> [REQUIREMENTS]: Nothing other than the lines from the one containing "mask_h, mask_svg, instance_id." through the close of the entries below should be printed, each exactly.

-- begin DATA SUPPLIED --

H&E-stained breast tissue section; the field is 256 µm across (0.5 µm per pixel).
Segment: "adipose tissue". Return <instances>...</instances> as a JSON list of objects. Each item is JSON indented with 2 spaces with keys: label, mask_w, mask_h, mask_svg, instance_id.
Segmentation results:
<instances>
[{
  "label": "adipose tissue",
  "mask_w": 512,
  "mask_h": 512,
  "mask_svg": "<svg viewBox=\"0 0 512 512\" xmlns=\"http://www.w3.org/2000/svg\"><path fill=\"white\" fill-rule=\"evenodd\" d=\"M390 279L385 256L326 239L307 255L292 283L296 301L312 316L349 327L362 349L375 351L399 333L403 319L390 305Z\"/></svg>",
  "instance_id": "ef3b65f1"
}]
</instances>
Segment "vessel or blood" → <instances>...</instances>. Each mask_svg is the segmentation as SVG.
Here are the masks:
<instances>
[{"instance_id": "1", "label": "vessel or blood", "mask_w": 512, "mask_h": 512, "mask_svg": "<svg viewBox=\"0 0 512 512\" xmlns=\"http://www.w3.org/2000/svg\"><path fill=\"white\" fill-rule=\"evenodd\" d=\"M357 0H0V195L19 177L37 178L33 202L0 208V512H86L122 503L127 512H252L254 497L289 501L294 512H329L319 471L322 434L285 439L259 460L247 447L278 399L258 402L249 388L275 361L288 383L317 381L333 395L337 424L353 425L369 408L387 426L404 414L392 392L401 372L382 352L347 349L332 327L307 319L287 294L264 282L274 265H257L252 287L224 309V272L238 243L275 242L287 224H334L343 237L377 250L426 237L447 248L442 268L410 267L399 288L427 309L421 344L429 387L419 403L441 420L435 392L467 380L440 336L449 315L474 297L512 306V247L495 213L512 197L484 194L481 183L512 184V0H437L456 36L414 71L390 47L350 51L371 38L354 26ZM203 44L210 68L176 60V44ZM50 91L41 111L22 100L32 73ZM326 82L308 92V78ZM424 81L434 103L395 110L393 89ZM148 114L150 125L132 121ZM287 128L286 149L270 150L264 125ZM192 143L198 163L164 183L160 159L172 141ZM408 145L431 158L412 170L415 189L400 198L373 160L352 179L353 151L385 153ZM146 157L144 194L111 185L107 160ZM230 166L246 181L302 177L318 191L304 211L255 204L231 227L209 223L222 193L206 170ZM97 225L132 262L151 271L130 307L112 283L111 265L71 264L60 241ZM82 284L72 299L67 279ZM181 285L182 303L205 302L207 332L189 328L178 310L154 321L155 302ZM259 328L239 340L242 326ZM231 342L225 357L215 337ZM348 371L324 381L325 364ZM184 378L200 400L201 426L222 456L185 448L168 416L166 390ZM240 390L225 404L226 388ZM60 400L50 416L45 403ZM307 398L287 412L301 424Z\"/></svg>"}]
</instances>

-- end DATA SUPPLIED --

> [SOLUTION TO THE PROBLEM]:
Segment: "adipose tissue". Return <instances>...</instances> as a JSON list of objects. Each item is JSON indented with 2 spaces with keys: label, mask_w, mask_h, mask_svg, instance_id.
Segmentation results:
<instances>
[{
  "label": "adipose tissue",
  "mask_w": 512,
  "mask_h": 512,
  "mask_svg": "<svg viewBox=\"0 0 512 512\" xmlns=\"http://www.w3.org/2000/svg\"><path fill=\"white\" fill-rule=\"evenodd\" d=\"M390 279L385 256L326 239L307 255L292 283L296 301L312 316L349 327L362 349L375 351L399 333L403 319L390 305Z\"/></svg>",
  "instance_id": "ef3b65f1"
}]
</instances>
Segment "vessel or blood" → <instances>...</instances>. Each mask_svg is the segmentation as SVG.
Here are the masks:
<instances>
[{"instance_id": "1", "label": "vessel or blood", "mask_w": 512, "mask_h": 512, "mask_svg": "<svg viewBox=\"0 0 512 512\" xmlns=\"http://www.w3.org/2000/svg\"><path fill=\"white\" fill-rule=\"evenodd\" d=\"M357 0H0V195L19 177L37 178L33 202L0 208V512H86L122 503L127 512H252L254 497L289 501L294 512H329L319 471L322 434L285 439L259 460L247 447L278 399L258 402L249 388L275 361L288 383L317 381L333 395L337 424L353 425L369 408L387 426L404 414L392 392L401 372L382 352L347 349L332 327L307 319L287 294L264 282L274 265H257L252 287L224 309V272L238 243L275 242L287 224H334L343 237L377 250L426 237L447 248L442 268L410 267L399 288L427 309L421 344L429 387L419 403L441 420L435 392L467 380L440 336L449 315L474 297L512 306V247L495 213L512 197L484 194L481 183L512 184V0H437L456 36L414 71L390 47L350 51L371 38L354 26ZM203 44L210 68L176 60V44ZM50 91L41 111L22 100L32 73ZM326 82L308 92V78ZM424 81L434 103L395 110L393 89ZM148 114L150 125L132 121ZM287 128L286 149L270 150L264 125ZM192 143L198 163L164 183L160 159L172 141ZM408 145L431 158L412 170L415 189L400 198L373 160L352 179L353 151L385 153ZM146 157L144 194L111 185L107 160ZM230 166L246 181L302 177L318 191L304 211L255 204L231 227L209 223L222 193L206 170ZM97 225L132 262L151 271L130 307L112 283L111 265L71 264L60 241ZM82 284L72 299L67 279ZM181 285L182 303L205 302L207 332L189 328L178 310L154 321L155 302ZM259 328L239 340L242 326ZM231 342L225 357L215 337ZM348 371L324 381L325 364ZM184 378L200 400L201 426L222 456L185 448L168 416L166 390ZM240 390L225 404L226 388ZM60 400L50 416L45 403ZM307 398L287 412L301 424Z\"/></svg>"}]
</instances>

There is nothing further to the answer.